THE PROBLEM – Once the images are set aside, return every entry exactly.

Records contained in a dataset –

::::::::::

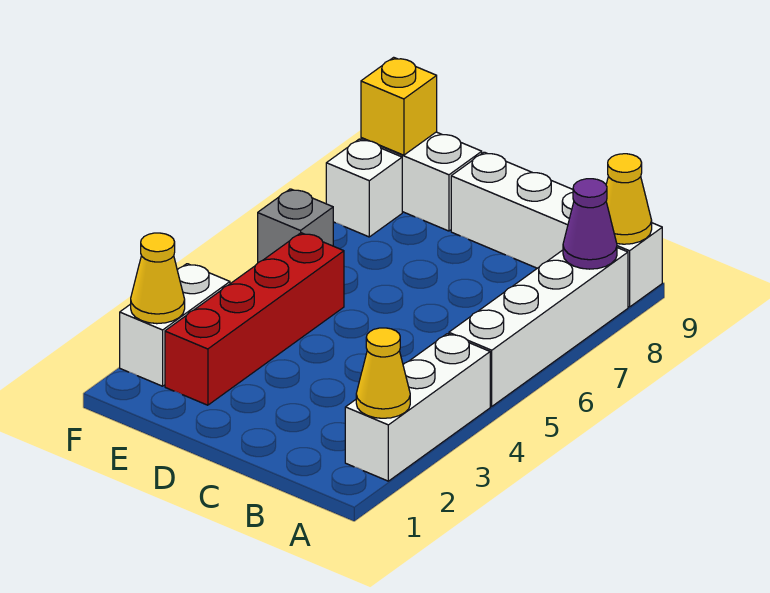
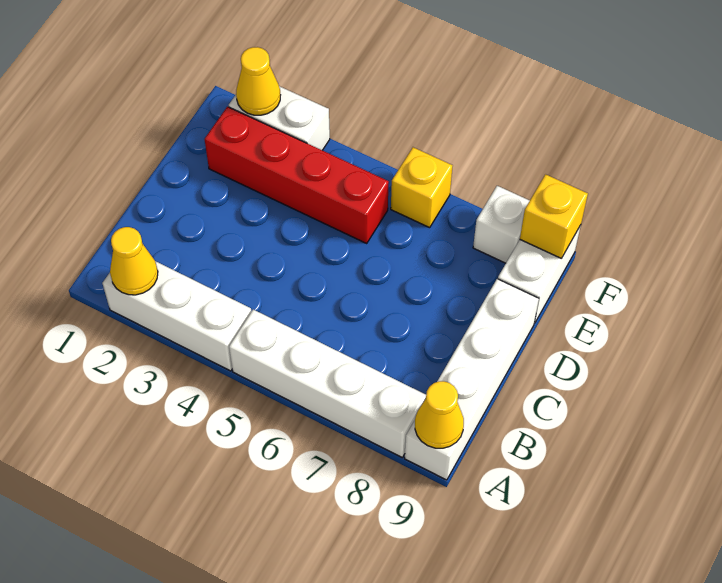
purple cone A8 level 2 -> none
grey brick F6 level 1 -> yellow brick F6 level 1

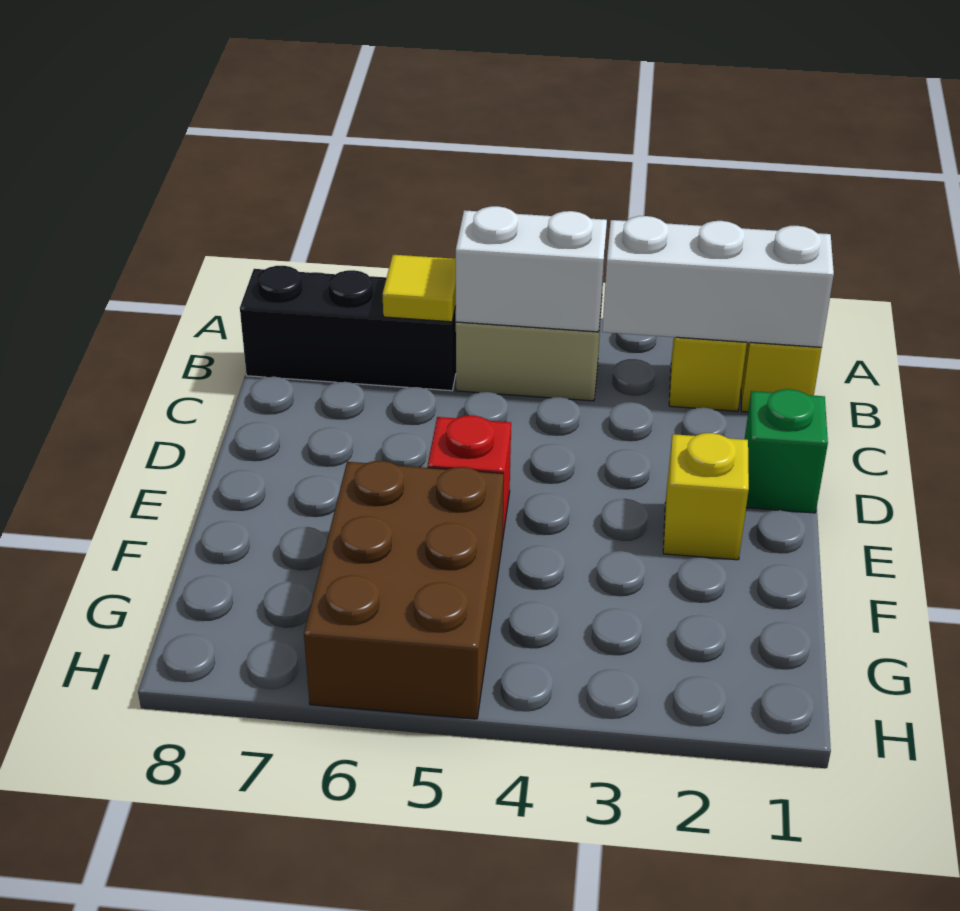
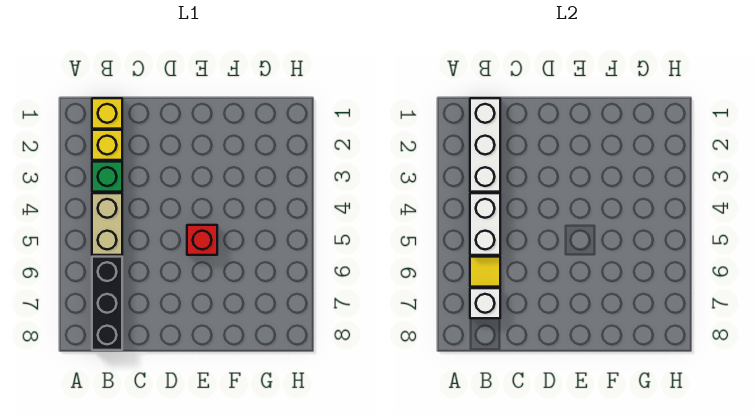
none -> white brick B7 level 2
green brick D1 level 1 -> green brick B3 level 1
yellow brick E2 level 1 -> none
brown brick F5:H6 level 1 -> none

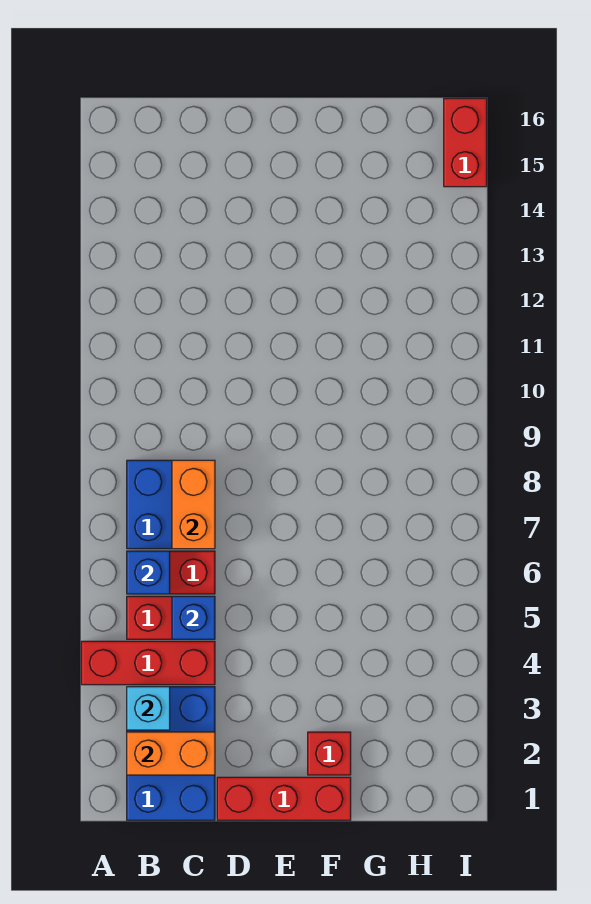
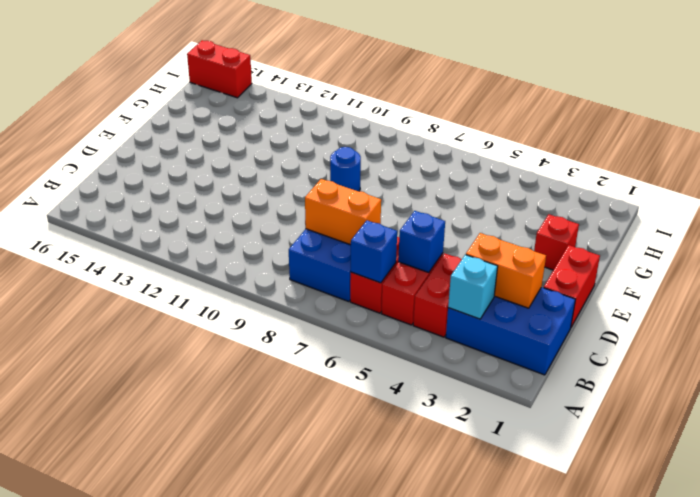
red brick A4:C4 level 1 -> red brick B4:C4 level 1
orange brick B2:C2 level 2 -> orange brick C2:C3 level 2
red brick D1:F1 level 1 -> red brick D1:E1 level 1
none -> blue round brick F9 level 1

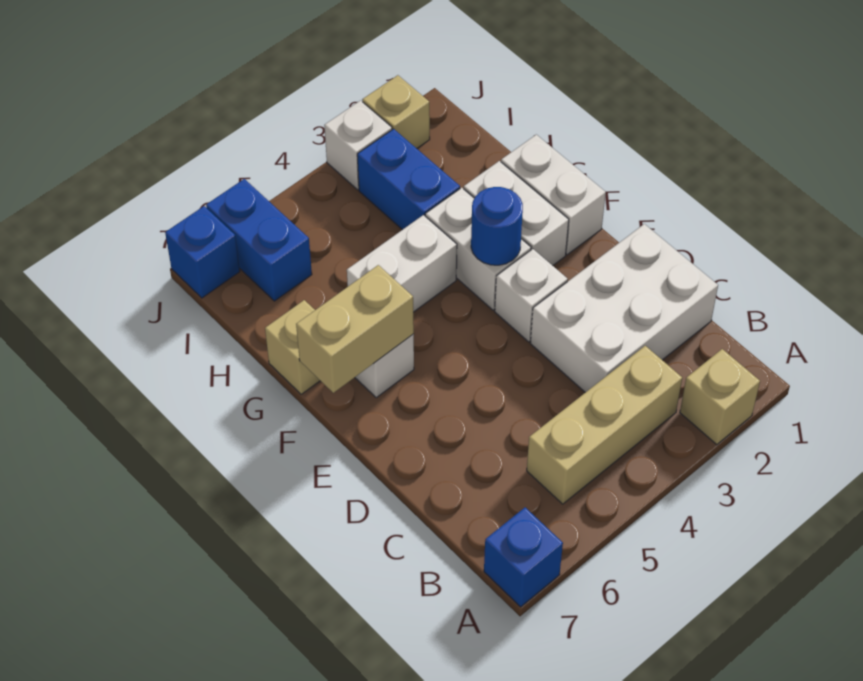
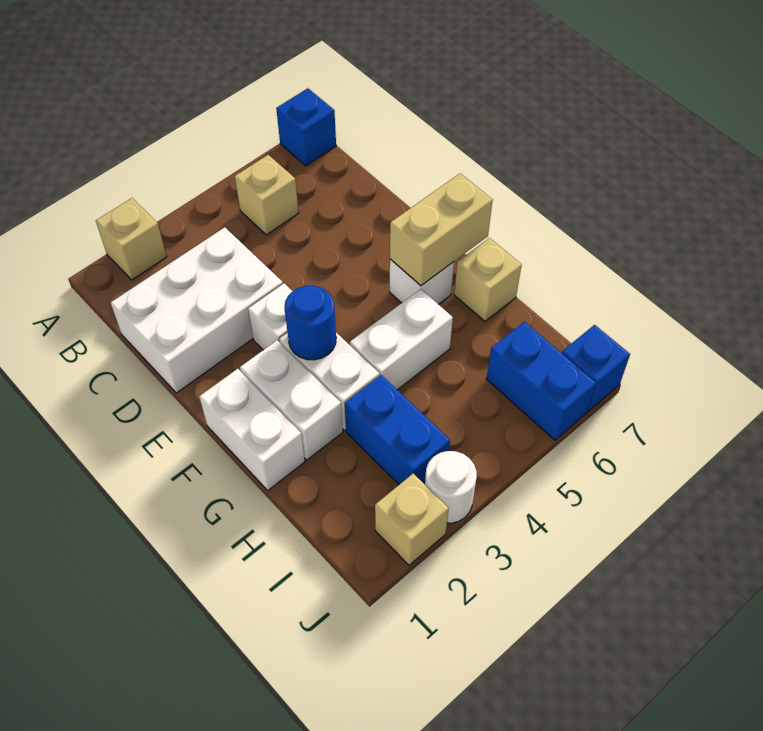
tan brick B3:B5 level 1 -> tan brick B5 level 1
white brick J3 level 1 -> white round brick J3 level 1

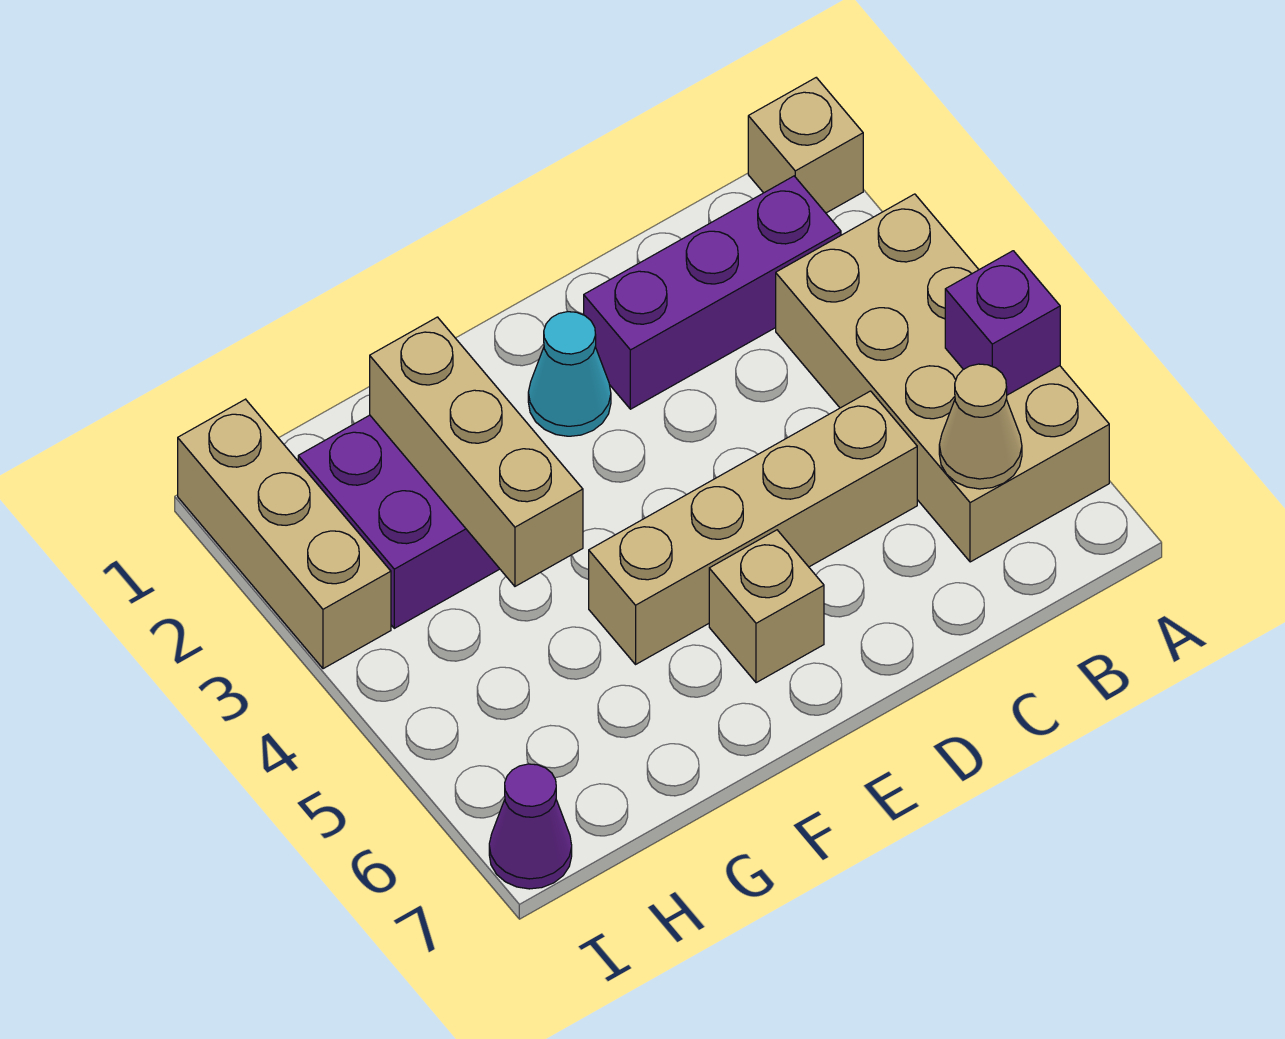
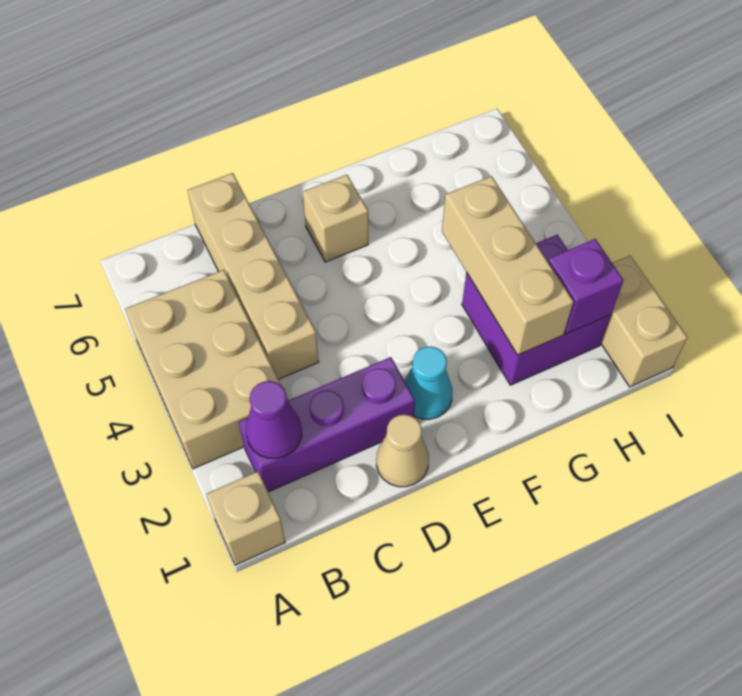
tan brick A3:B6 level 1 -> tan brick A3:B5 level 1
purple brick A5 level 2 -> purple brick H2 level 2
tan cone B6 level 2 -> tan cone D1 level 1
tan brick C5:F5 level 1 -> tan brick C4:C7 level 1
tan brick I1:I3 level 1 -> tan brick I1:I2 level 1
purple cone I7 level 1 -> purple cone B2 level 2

::::::::::

RESULT OF THIS TASK –
purple cone A8 level 2 -> none
grey brick F6 level 1 -> yellow brick F6 level 1

none -> white brick B7 level 2
green brick D1 level 1 -> green brick B3 level 1
yellow brick E2 level 1 -> none
brown brick F5:H6 level 1 -> none

red brick A4:C4 level 1 -> red brick B4:C4 level 1
orange brick B2:C2 level 2 -> orange brick C2:C3 level 2
red brick D1:F1 level 1 -> red brick D1:E1 level 1
none -> blue round brick F9 level 1

tan brick B3:B5 level 1 -> tan brick B5 level 1
white brick J3 level 1 -> white round brick J3 level 1

tan brick A3:B6 level 1 -> tan brick A3:B5 level 1
purple brick A5 level 2 -> purple brick H2 level 2
tan cone B6 level 2 -> tan cone D1 level 1
tan brick C5:F5 level 1 -> tan brick C4:C7 level 1
tan brick I1:I3 level 1 -> tan brick I1:I2 level 1
purple cone I7 level 1 -> purple cone B2 level 2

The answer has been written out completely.